* _Exercise goal_: From the first line to the last, reproduce the records below exactly, omitting any picture.

* _Data to use_:

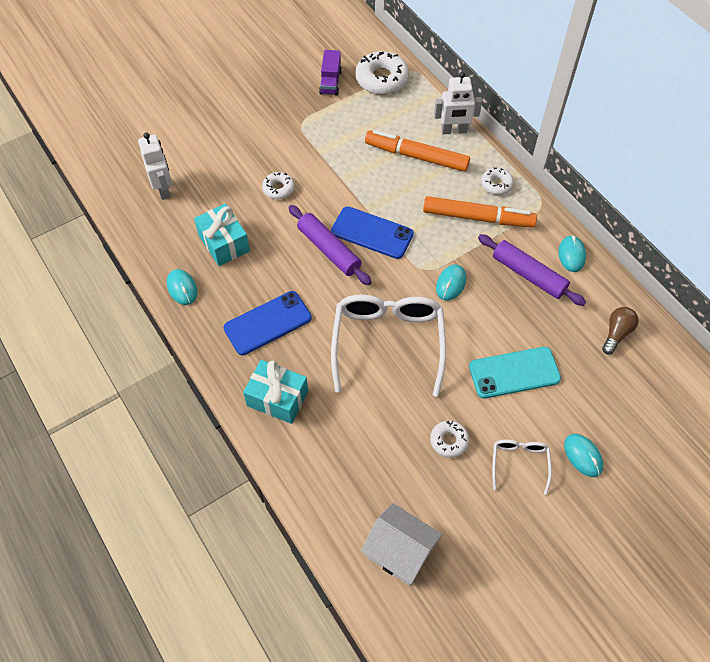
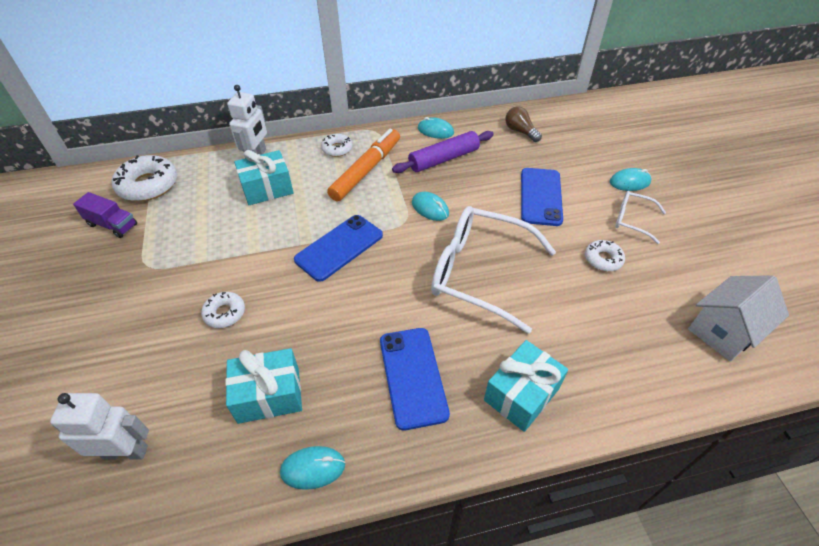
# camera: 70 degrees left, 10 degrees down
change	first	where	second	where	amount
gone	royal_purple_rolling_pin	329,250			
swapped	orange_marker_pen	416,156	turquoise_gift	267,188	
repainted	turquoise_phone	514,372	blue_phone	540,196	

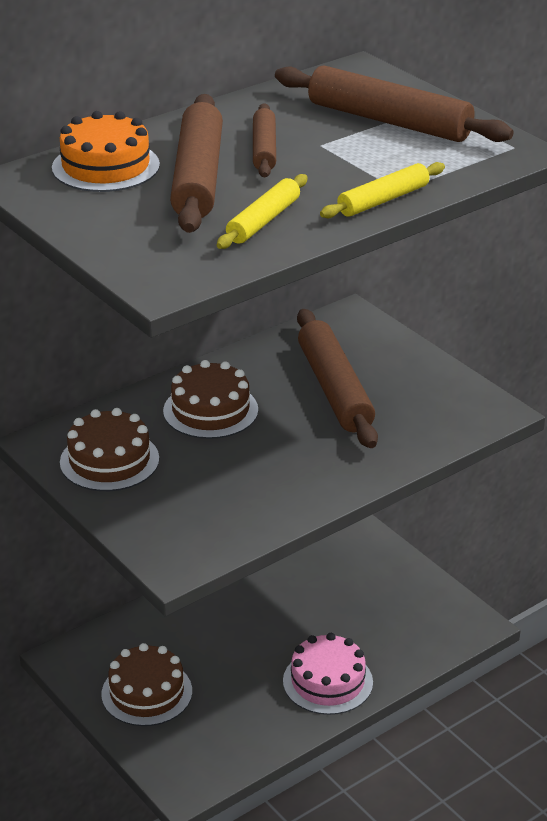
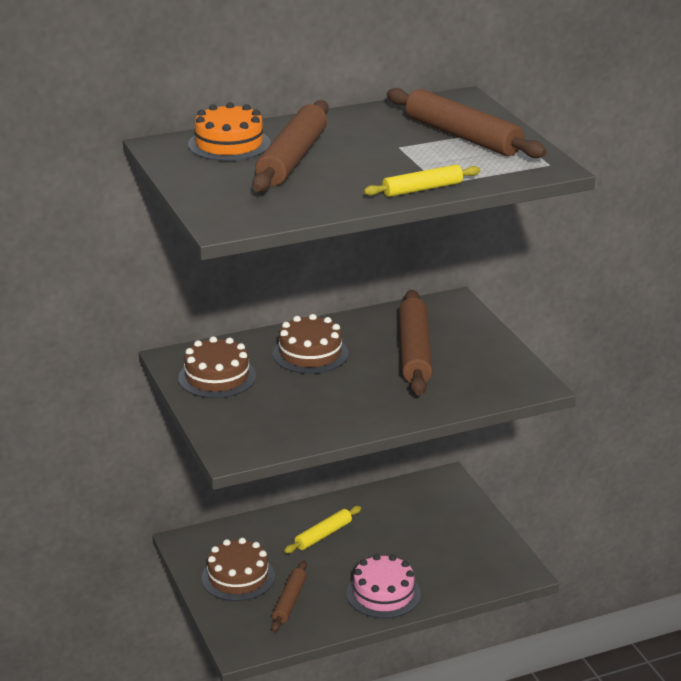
# camera: 15 degrees right, 5 degrees down
change	first	where	second	where	amount
shifted	bright_yellow_rolling_pin	263,221		323,535	
shifted	brown_rolling_pin	264,149		289,601	

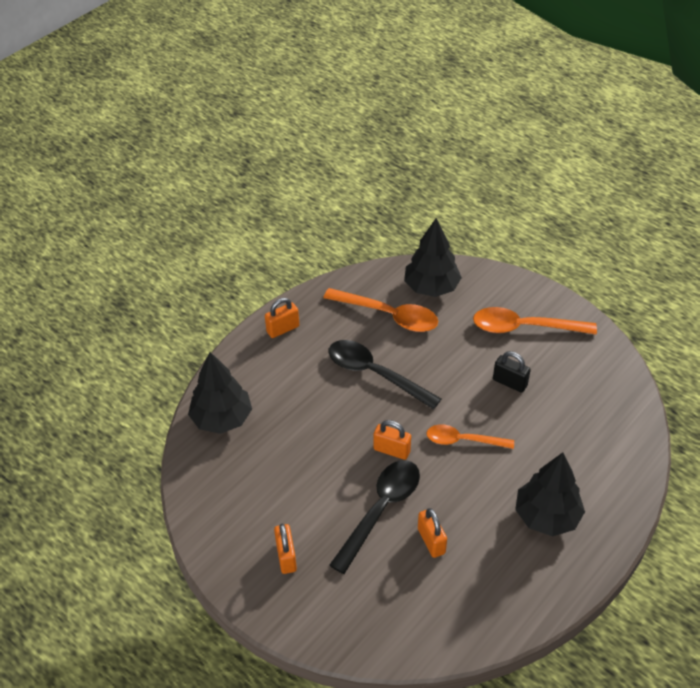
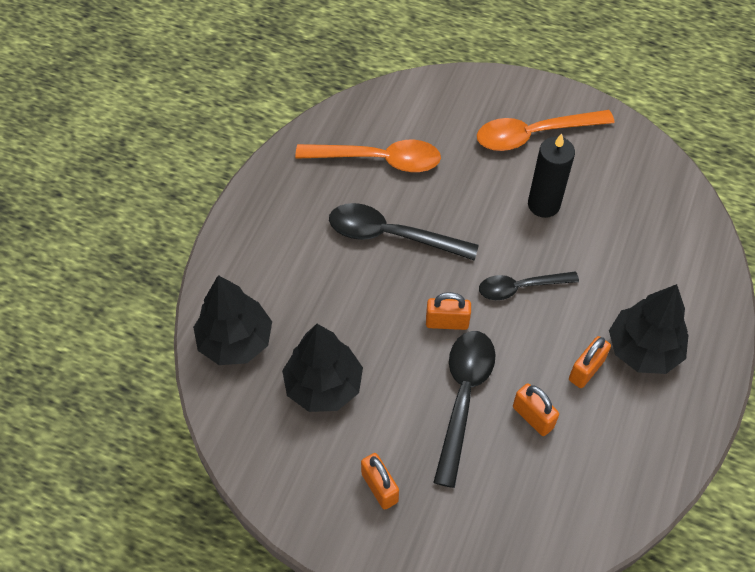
# camera: 20 degrees left, 10 degrees up
change	first	where	second	where	amount
shifted	orange_small_lock	283,329		586,370	
shifted	black_tree	431,287		324,385	
swapped	black_small_lock	509,382	black_candle	543,204	
repainted	orange_tablespoon	463,440	black_tablespoon	520,287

* _Response area_:
# camera: 70 degrees left, 10 degrees down
change	first	where	second	where	amount
gone	royal_purple_rolling_pin	329,250			
swapped	orange_marker_pen	416,156	turquoise_gift	267,188	
repainted	turquoise_phone	514,372	blue_phone	540,196	

# camera: 15 degrees right, 5 degrees down
change	first	where	second	where	amount
shifted	bright_yellow_rolling_pin	263,221		323,535	
shifted	brown_rolling_pin	264,149		289,601	

# camera: 20 degrees left, 10 degrees up
change	first	where	second	where	amount
shifted	orange_small_lock	283,329		586,370	
shifted	black_tree	431,287		324,385	
swapped	black_small_lock	509,382	black_candle	543,204	
repainted	orange_tablespoon	463,440	black_tablespoon	520,287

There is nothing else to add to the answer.